* _Your task_
Set the following entries down again exactly, line by line.

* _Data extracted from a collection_
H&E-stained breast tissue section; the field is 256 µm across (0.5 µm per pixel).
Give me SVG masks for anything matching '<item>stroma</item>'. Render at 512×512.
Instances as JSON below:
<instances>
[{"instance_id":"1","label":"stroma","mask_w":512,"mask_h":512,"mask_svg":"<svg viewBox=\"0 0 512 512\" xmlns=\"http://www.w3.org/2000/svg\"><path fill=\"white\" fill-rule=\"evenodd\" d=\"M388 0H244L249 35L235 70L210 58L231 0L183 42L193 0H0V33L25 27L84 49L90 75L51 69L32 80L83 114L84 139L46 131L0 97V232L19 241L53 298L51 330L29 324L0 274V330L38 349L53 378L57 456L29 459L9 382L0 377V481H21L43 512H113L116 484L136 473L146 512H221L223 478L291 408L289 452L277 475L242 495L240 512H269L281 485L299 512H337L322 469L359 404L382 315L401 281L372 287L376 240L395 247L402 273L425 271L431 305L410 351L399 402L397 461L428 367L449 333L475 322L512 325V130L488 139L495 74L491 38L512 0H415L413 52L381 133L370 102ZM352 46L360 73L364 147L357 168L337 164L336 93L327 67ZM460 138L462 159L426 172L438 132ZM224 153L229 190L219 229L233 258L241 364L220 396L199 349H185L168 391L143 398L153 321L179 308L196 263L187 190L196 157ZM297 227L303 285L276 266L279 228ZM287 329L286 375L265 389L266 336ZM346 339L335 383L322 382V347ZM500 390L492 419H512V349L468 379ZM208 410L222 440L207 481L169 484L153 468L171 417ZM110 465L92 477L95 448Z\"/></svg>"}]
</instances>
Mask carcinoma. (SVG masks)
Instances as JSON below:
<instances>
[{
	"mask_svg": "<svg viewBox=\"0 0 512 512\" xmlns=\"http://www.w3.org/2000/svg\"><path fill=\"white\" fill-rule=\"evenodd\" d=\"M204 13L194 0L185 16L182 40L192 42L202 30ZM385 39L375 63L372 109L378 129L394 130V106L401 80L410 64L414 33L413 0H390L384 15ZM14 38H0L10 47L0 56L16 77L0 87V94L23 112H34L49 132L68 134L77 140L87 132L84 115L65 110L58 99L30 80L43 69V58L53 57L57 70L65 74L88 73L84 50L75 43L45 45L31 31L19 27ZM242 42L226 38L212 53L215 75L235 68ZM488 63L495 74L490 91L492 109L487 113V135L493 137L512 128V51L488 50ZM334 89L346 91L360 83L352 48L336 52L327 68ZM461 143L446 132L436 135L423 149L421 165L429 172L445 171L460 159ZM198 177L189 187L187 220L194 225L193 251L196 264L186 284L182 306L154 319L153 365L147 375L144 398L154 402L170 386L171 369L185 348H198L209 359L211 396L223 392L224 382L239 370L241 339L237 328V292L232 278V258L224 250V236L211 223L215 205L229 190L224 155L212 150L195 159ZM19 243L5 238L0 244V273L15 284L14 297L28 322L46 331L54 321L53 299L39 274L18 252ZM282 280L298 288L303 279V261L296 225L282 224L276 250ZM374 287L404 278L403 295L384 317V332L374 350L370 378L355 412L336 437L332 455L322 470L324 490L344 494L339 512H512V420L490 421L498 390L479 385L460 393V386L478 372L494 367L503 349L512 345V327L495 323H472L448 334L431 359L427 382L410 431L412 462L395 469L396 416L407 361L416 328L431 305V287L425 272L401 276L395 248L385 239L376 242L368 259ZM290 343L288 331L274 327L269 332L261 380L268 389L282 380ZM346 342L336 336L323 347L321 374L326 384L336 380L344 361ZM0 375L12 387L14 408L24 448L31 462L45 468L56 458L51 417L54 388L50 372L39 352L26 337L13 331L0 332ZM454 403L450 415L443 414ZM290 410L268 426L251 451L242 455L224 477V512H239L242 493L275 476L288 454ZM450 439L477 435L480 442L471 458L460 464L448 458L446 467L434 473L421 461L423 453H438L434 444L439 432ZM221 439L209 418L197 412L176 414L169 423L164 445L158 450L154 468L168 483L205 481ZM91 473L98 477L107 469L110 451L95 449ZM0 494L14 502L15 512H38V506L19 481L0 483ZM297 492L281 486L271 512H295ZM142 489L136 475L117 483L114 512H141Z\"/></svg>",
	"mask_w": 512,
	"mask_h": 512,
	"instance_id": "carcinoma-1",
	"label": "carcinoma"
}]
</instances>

* _Complete output_
H&E-stained breast tissue section; the field is 256 µm across (0.5 µm per pixel).
Give me SVG masks for anything matching '<item>stroma</item>'. Render at 512×512.
Instances as JSON below:
<instances>
[{"instance_id":"1","label":"stroma","mask_w":512,"mask_h":512,"mask_svg":"<svg viewBox=\"0 0 512 512\" xmlns=\"http://www.w3.org/2000/svg\"><path fill=\"white\" fill-rule=\"evenodd\" d=\"M388 0H244L249 35L235 70L210 58L231 0L183 42L193 0H0V33L25 27L84 49L90 75L51 69L32 80L83 114L84 139L46 131L0 97V232L19 241L53 298L51 330L29 324L0 274V330L38 349L53 378L57 456L29 459L9 382L0 377V481H21L43 512H113L116 484L136 473L146 512H221L223 478L291 408L289 452L277 475L242 495L240 512H269L281 485L299 512H337L322 469L359 404L382 315L401 281L372 287L376 240L395 247L402 273L425 271L431 305L410 351L399 402L397 461L428 367L449 333L475 322L512 325V130L488 139L495 74L491 38L512 0H415L413 52L381 133L370 102ZM352 46L360 73L364 147L357 168L337 164L336 93L327 67ZM460 138L462 159L426 172L438 132ZM224 153L229 190L219 229L233 258L241 364L220 396L199 349H185L168 391L143 398L153 321L179 308L196 263L187 190L196 157ZM297 227L303 285L276 266L279 228ZM287 329L286 375L265 389L266 336ZM346 339L335 383L322 382V347ZM500 390L492 419H512V349L468 379ZM208 410L222 440L207 481L169 484L153 468L171 417ZM110 465L92 477L95 448Z\"/></svg>"}]
</instances>
Mask carcinoma. (SVG masks)
Instances as JSON below:
<instances>
[{
	"mask_svg": "<svg viewBox=\"0 0 512 512\" xmlns=\"http://www.w3.org/2000/svg\"><path fill=\"white\" fill-rule=\"evenodd\" d=\"M204 13L194 0L185 16L182 40L192 42L202 30ZM385 39L375 63L372 109L378 129L394 130V106L401 80L410 64L414 33L413 0H390L384 15ZM14 38H0L10 47L0 56L16 77L0 87V94L23 112H34L49 132L68 134L77 140L87 132L84 115L65 110L58 99L30 80L43 69V58L53 57L57 70L65 74L88 73L84 50L75 43L45 45L31 31L19 27ZM242 42L226 38L212 53L215 75L235 68ZM488 63L495 74L490 91L492 109L487 113V135L493 137L512 128V51L488 50ZM334 89L346 91L360 83L352 48L336 52L327 68ZM461 143L446 132L436 135L423 149L421 165L429 172L445 171L460 159ZM198 177L189 187L187 220L194 225L193 251L196 264L186 284L182 306L154 319L153 365L147 375L144 398L154 402L170 386L171 369L185 348H198L209 359L211 396L223 392L224 382L239 370L241 339L237 328V292L232 278V258L224 250V236L211 223L215 205L229 190L224 155L212 150L195 159ZM19 243L5 238L0 244V273L15 284L14 297L28 322L46 331L54 321L53 299L39 274L18 252ZM282 280L298 288L303 279V261L296 225L282 224L276 250ZM374 287L404 278L403 295L384 317V332L374 350L370 378L355 412L336 437L332 455L322 470L324 490L344 494L339 512H512V420L490 421L498 390L479 385L460 393V386L478 372L494 367L503 349L512 345V327L495 323H472L448 334L431 359L427 382L410 431L412 462L395 469L396 416L407 361L416 328L431 305V287L425 272L401 276L395 248L385 239L376 242L368 259ZM290 343L288 331L274 327L269 332L261 380L268 389L282 380ZM346 342L336 336L323 347L321 374L326 384L336 380L344 361ZM0 375L12 387L14 408L24 448L31 462L45 468L56 458L51 417L54 388L50 372L39 352L26 337L13 331L0 332ZM454 403L450 415L443 414ZM290 410L268 426L251 451L242 455L224 477V512H239L242 493L275 476L288 454ZM450 439L477 435L480 442L471 458L460 464L448 458L446 467L434 473L421 461L423 453H438L434 444L439 432ZM221 439L209 418L197 412L176 414L169 423L164 445L158 450L154 468L168 483L205 481ZM91 473L98 477L107 469L110 451L95 449ZM0 494L14 502L15 512H38V506L19 481L0 483ZM297 492L281 486L271 512H295ZM142 489L136 475L117 483L114 512H141Z\"/></svg>",
	"mask_w": 512,
	"mask_h": 512,
	"instance_id": "carcinoma-1",
	"label": "carcinoma"
}]
</instances>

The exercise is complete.